PROMPT:
Across the records, find how many lines include the string "round" and answer with only the figure.

[EXERCISE DATA Boundary: Start]

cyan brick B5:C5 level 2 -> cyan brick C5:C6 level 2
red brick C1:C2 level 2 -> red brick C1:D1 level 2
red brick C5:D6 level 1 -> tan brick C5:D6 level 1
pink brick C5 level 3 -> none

[EXERCISE DATA Boundary: End]
[EXERCISE DATA Boundary: Start]

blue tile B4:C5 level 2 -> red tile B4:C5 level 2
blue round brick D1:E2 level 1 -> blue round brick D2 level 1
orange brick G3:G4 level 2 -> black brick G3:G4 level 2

[EXERCISE DATA Boundary: End]
[EXERCISE DATA Boundary: Start]

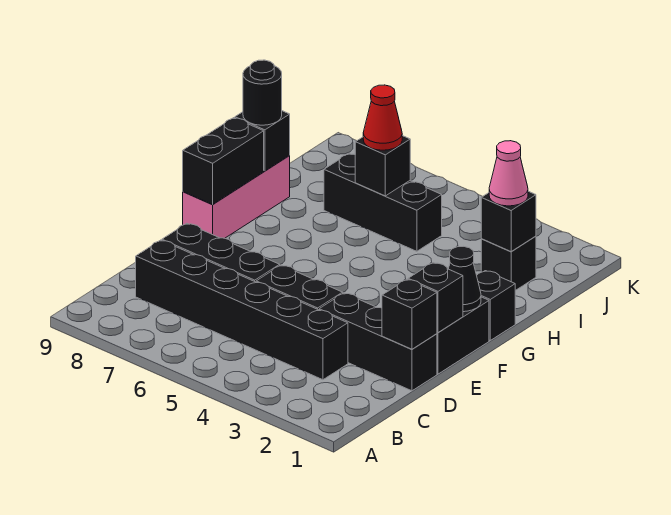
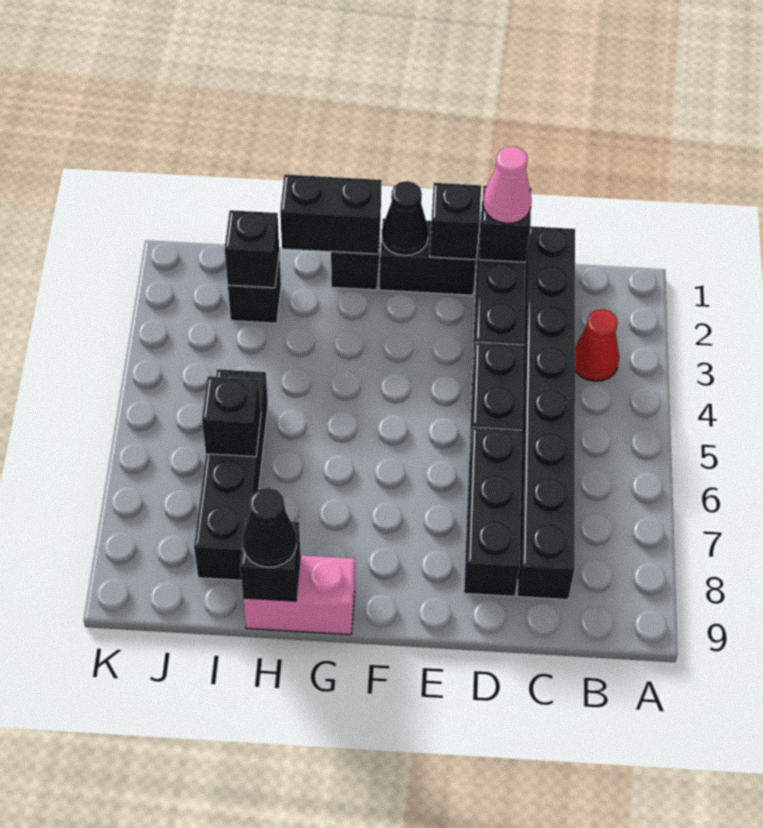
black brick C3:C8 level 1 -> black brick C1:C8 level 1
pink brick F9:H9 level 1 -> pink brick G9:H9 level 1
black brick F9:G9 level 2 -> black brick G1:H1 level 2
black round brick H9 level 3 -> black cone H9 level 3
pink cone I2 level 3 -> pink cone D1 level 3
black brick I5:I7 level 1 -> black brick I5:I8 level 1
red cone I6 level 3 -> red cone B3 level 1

[EXERCISE DATA Boundary: End]

ANSWER SPACE:
2